• _Data listing_:
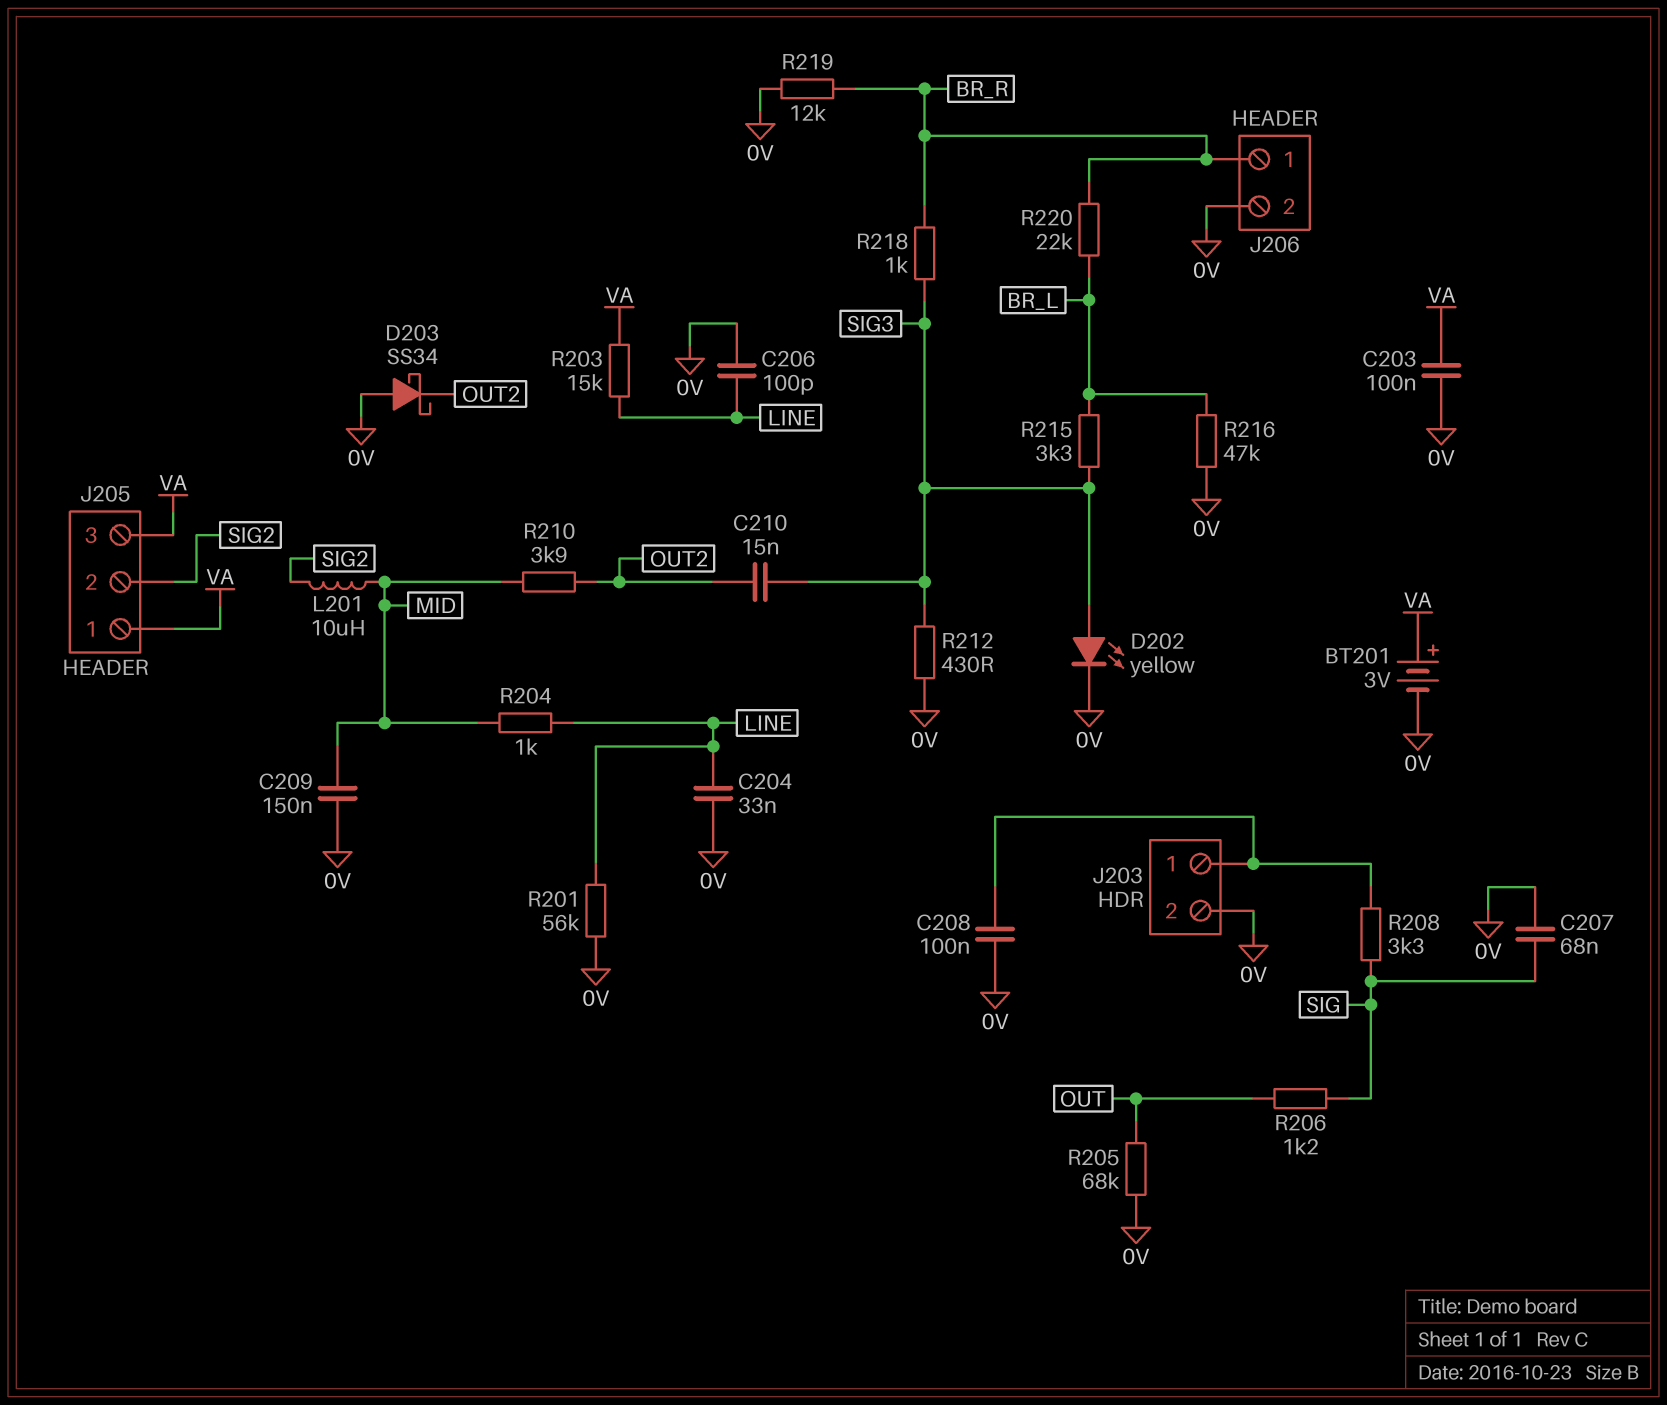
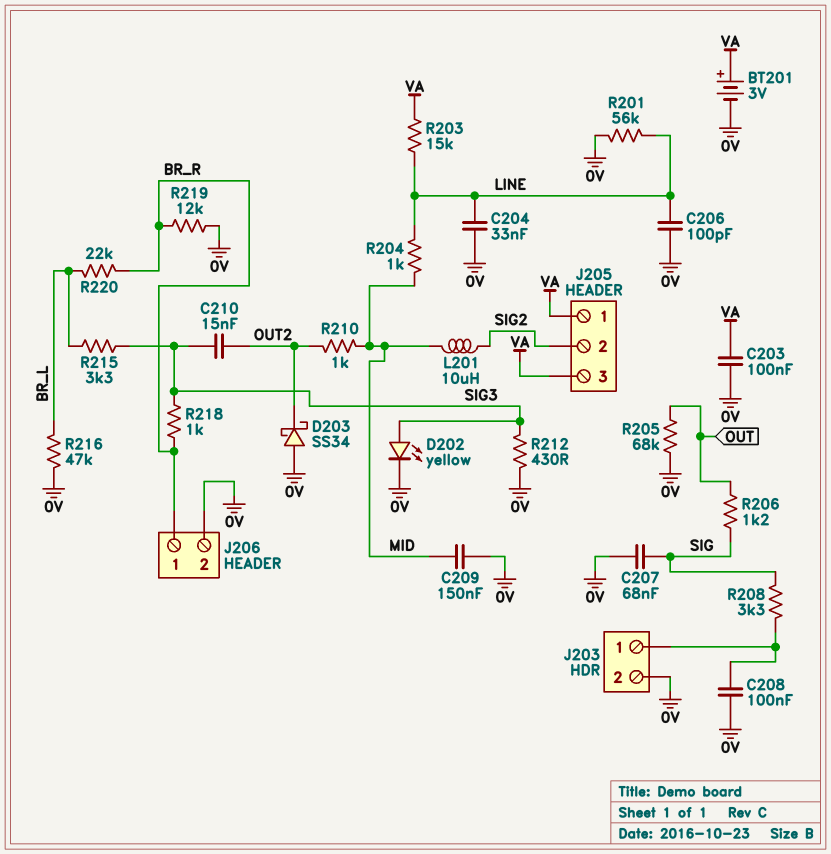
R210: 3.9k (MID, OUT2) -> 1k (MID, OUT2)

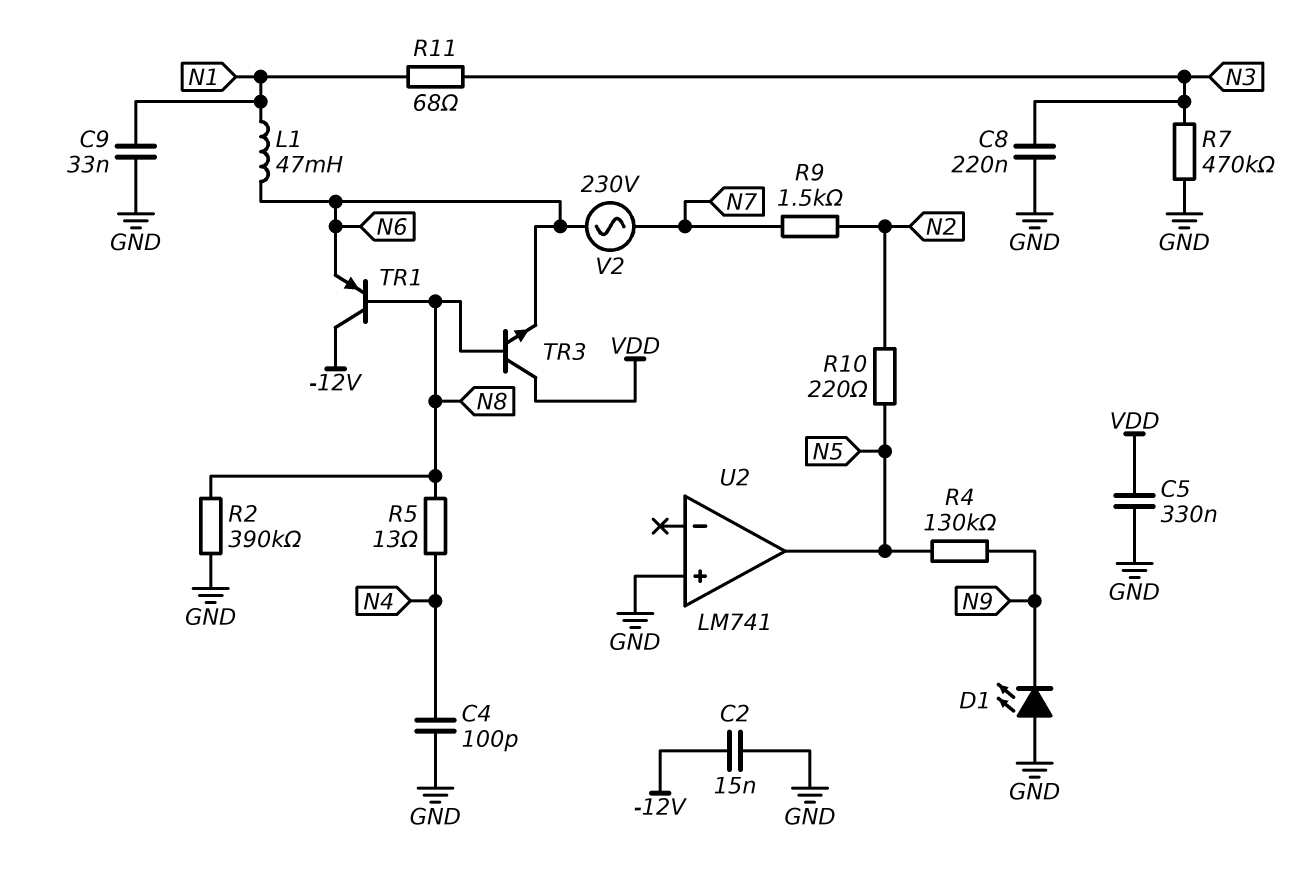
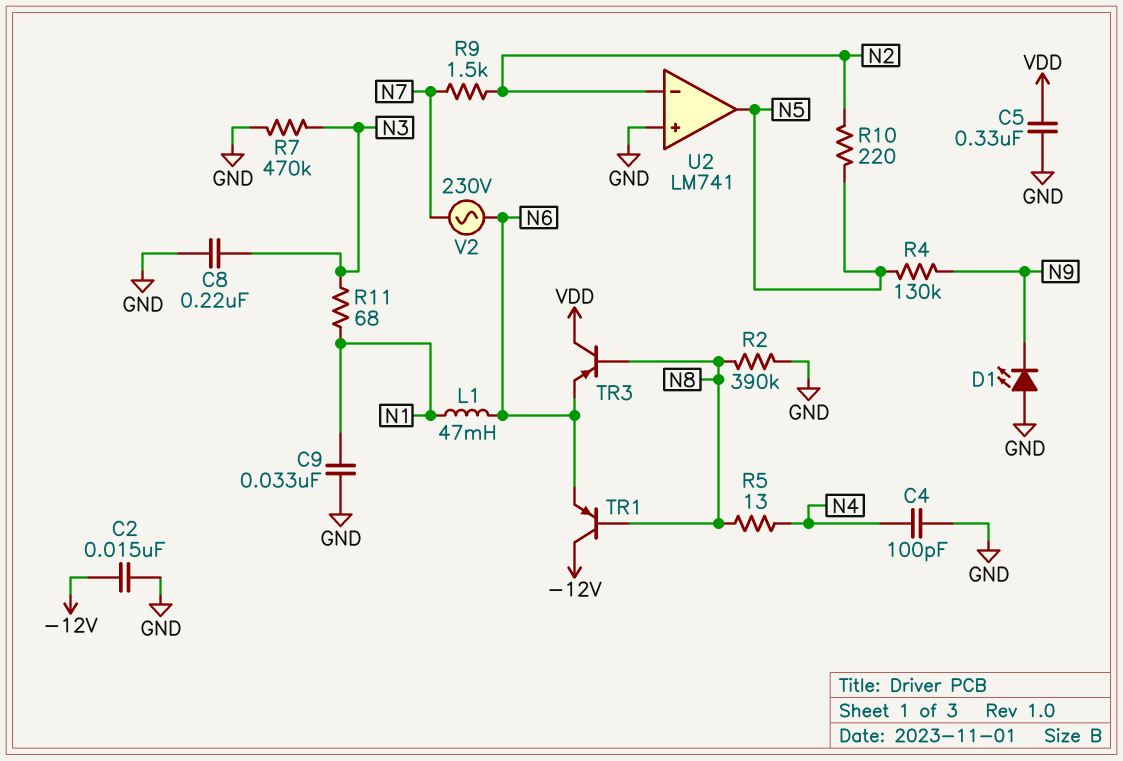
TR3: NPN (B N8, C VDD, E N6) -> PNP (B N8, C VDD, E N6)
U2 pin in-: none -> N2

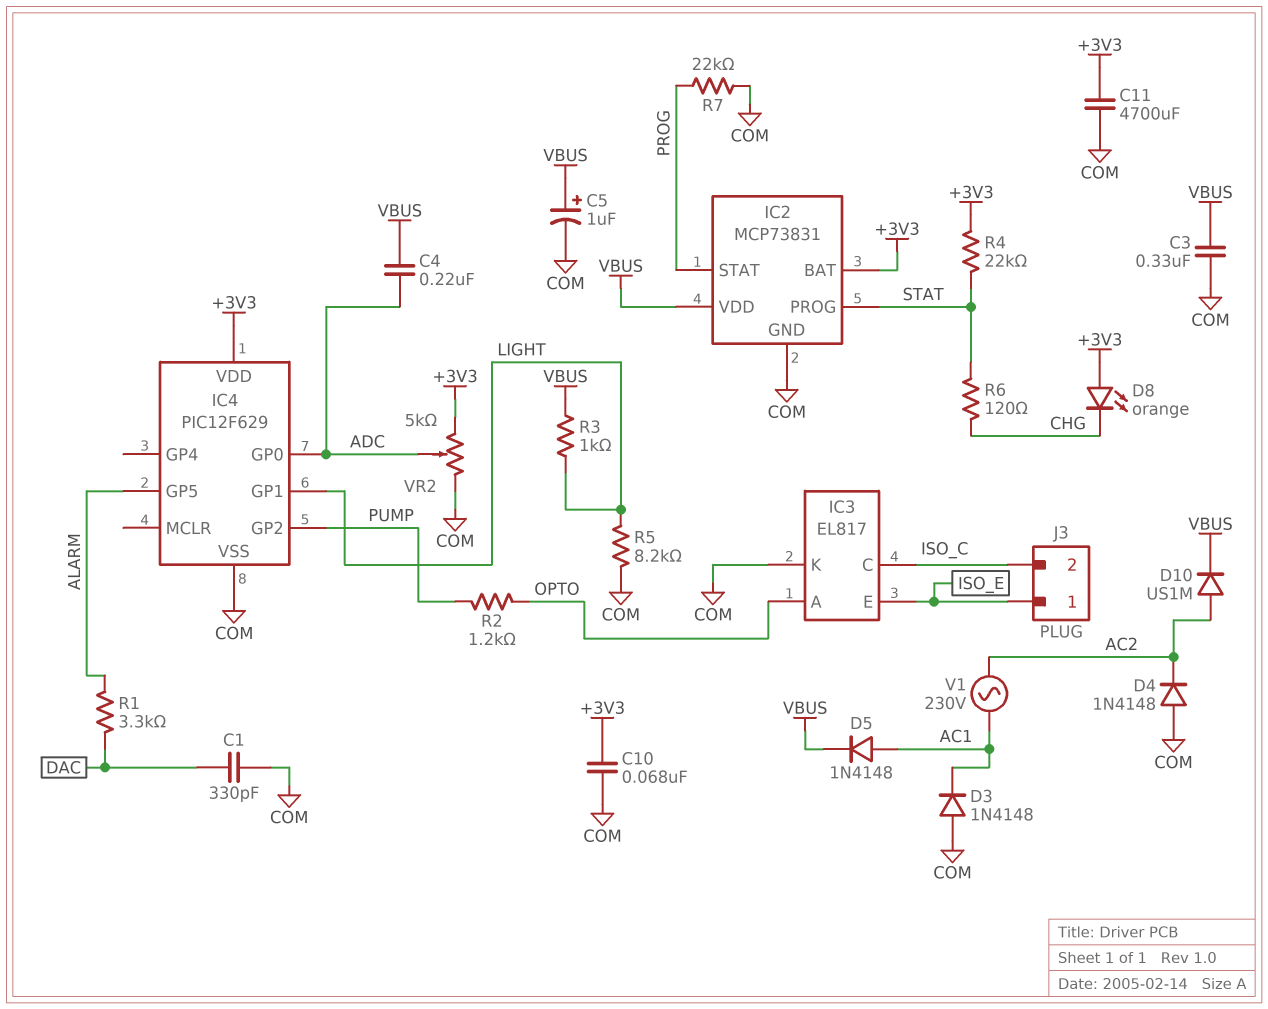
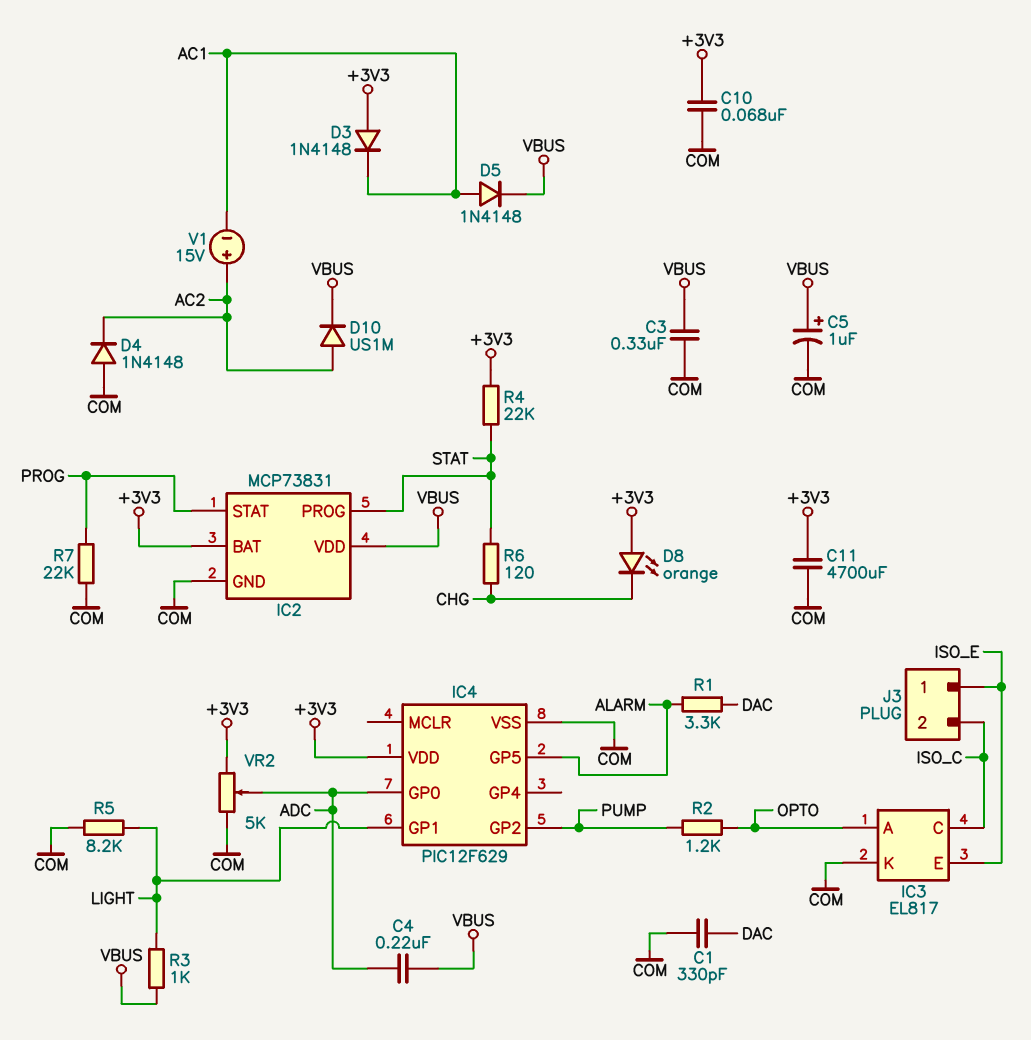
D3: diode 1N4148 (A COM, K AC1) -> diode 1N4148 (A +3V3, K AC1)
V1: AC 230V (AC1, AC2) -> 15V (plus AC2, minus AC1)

• _Task description_:
Word for word, restate all of the material above except its pictures.

• _Exercise output_:
R210: 3.9k (MID, OUT2) -> 1k (MID, OUT2)

TR3: NPN (B N8, C VDD, E N6) -> PNP (B N8, C VDD, E N6)
U2 pin in-: none -> N2

D3: diode 1N4148 (A COM, K AC1) -> diode 1N4148 (A +3V3, K AC1)
V1: AC 230V (AC1, AC2) -> 15V (plus AC2, minus AC1)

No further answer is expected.